- [What is being asked]:
Every record should be copied exactly, and the images omitted.

- [Stored items]:
= = = =
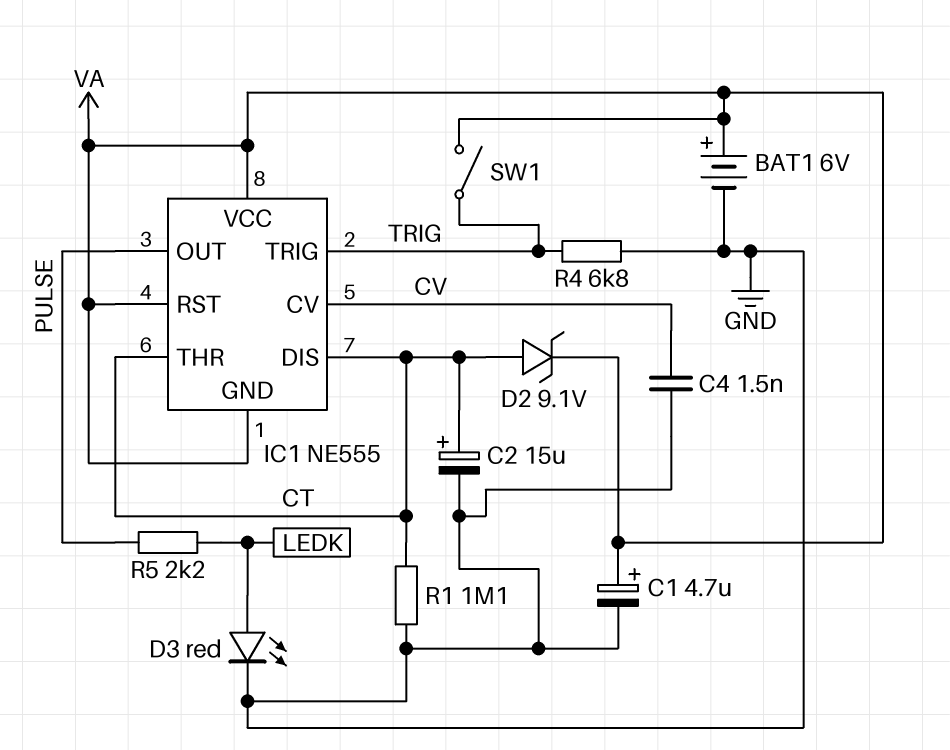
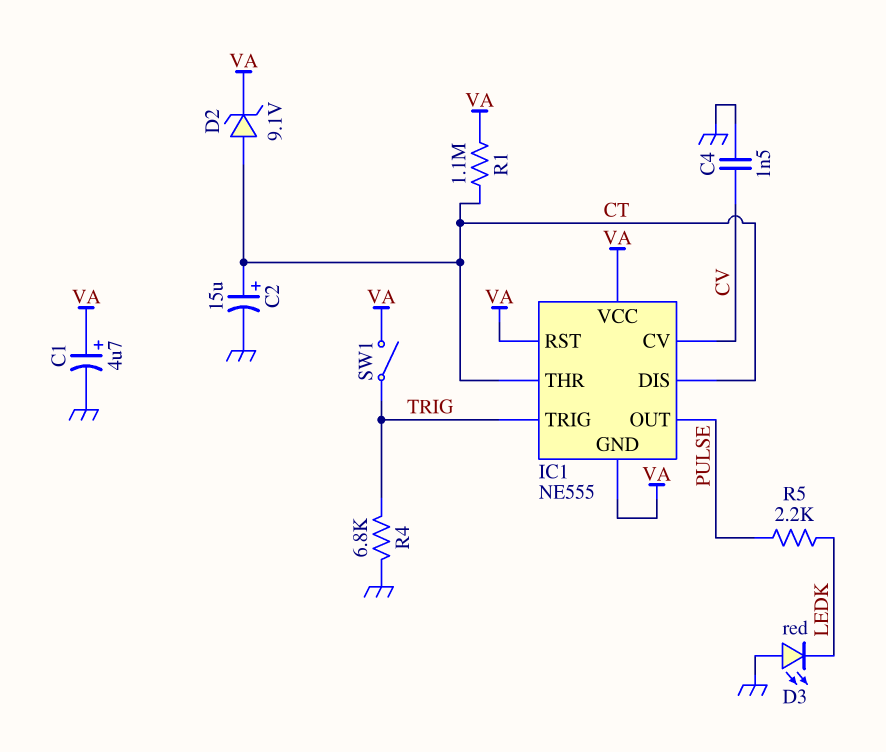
BAT1: 6V (plus VA, minus GND) -> none
D3: LED red (A LEDK, K GND) -> LED red (A GND, K LEDK)
R1: 1.1M (CT, GND) -> 1.1M (CT, VA)

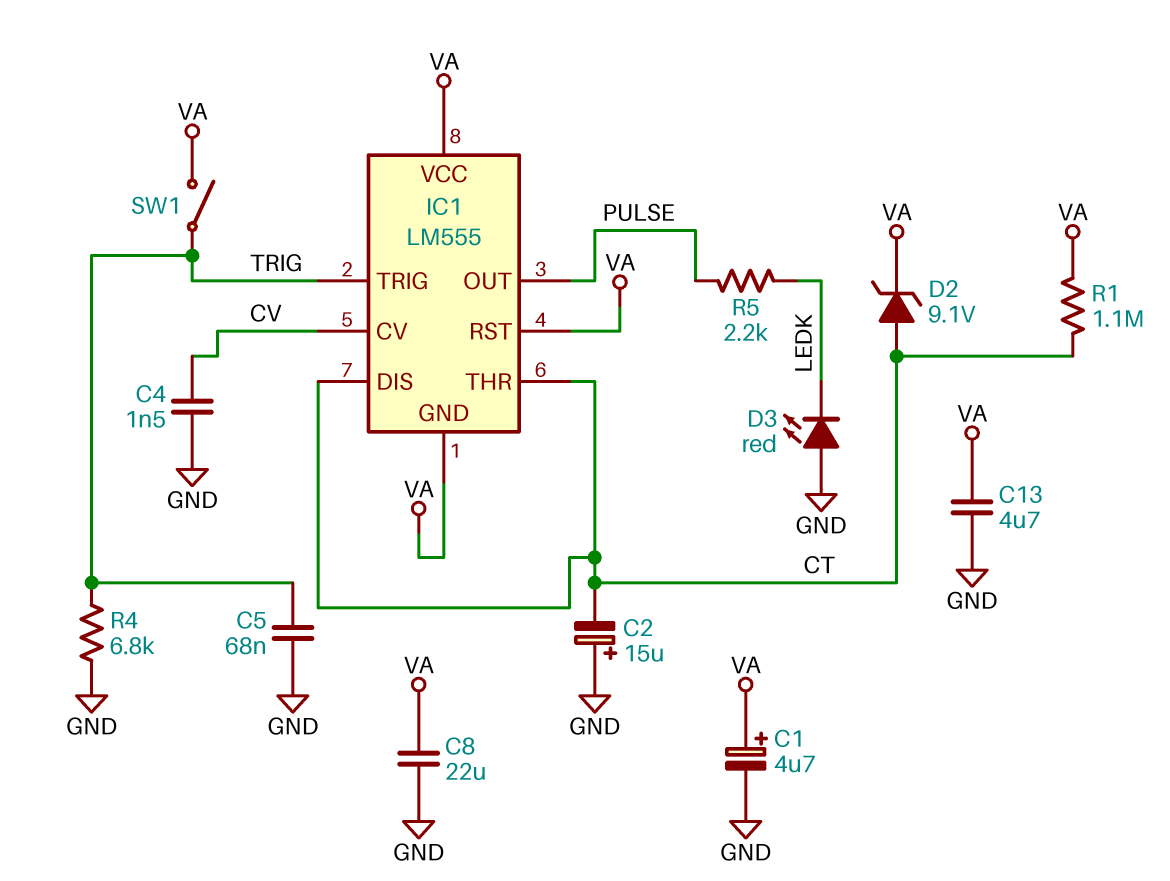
C2: 15uF (plus CT, minus GND) -> 15uF (plus GND, minus CT)
C5: none -> 68nF (GND, TRIG)
C8: none -> 22uF (GND, VA)
C13: none -> 4.7uF (GND, VA)
IC1: NE555 -> LM555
= = = =
- [Result for this task]:
BAT1: 6V (plus VA, minus GND) -> none
D3: LED red (A LEDK, K GND) -> LED red (A GND, K LEDK)
R1: 1.1M (CT, GND) -> 1.1M (CT, VA)

C2: 15uF (plus CT, minus GND) -> 15uF (plus GND, minus CT)
C5: none -> 68nF (GND, TRIG)
C8: none -> 22uF (GND, VA)
C13: none -> 4.7uF (GND, VA)
IC1: NE555 -> LM555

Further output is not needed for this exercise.